- [What you have to do]: Restate every entry verbatim; drop the pictures.

((

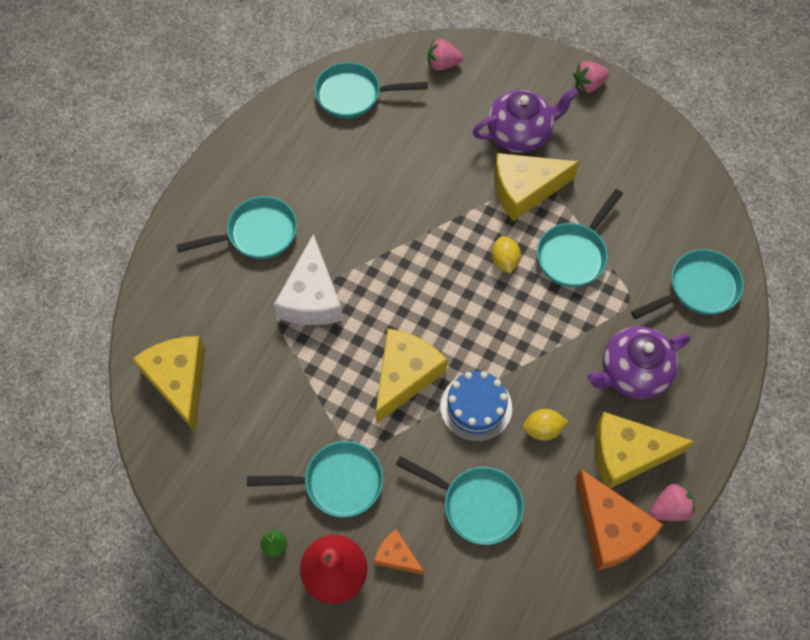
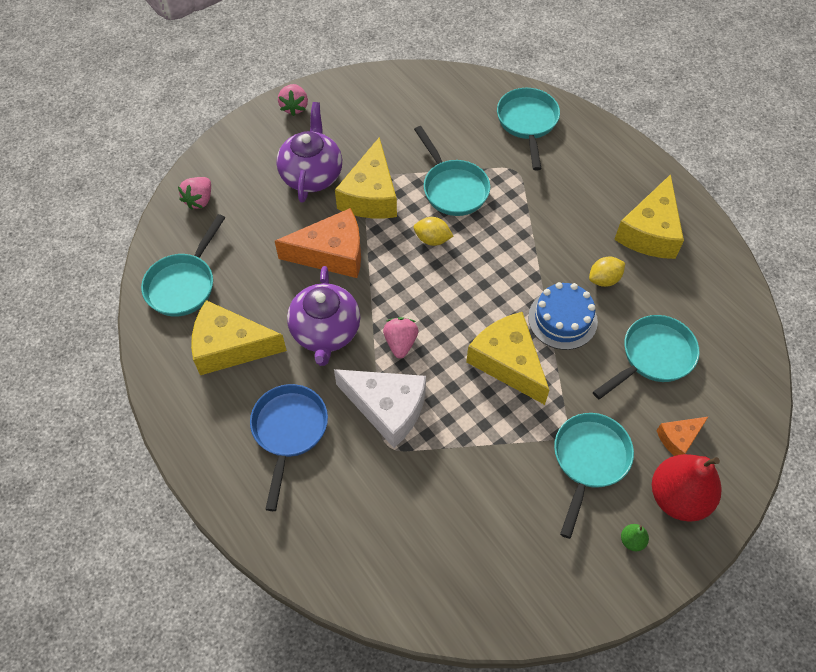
camera: 65 degrees left, 5 degrees down
(179, 381) = (418, 569): yellow cheese -> yellow cheese (230, 347)
(256, 234) = (289, 431): turquoise pan -> blue pan
(542, 429) = (604, 279): yellow lemon -> yellow lemon turned 45 degrees clockwise
(610, 529) = (709, 270): orange cheese -> orange cheese (332, 254)
(632, 372) = (580, 196): purple teapot -> purple teapot (325, 332)
(669, 508) = (706, 224): pink strawberry -> pink strawberry (400, 343)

))

- [Written solution]:
camera: 65 degrees left, 5 degrees down
(179, 381) = (418, 569): yellow cheese -> yellow cheese (230, 347)
(256, 234) = (289, 431): turquoise pan -> blue pan
(542, 429) = (604, 279): yellow lemon -> yellow lemon turned 45 degrees clockwise
(610, 529) = (709, 270): orange cheese -> orange cheese (332, 254)
(632, 372) = (580, 196): purple teapot -> purple teapot (325, 332)
(669, 508) = (706, 224): pink strawberry -> pink strawberry (400, 343)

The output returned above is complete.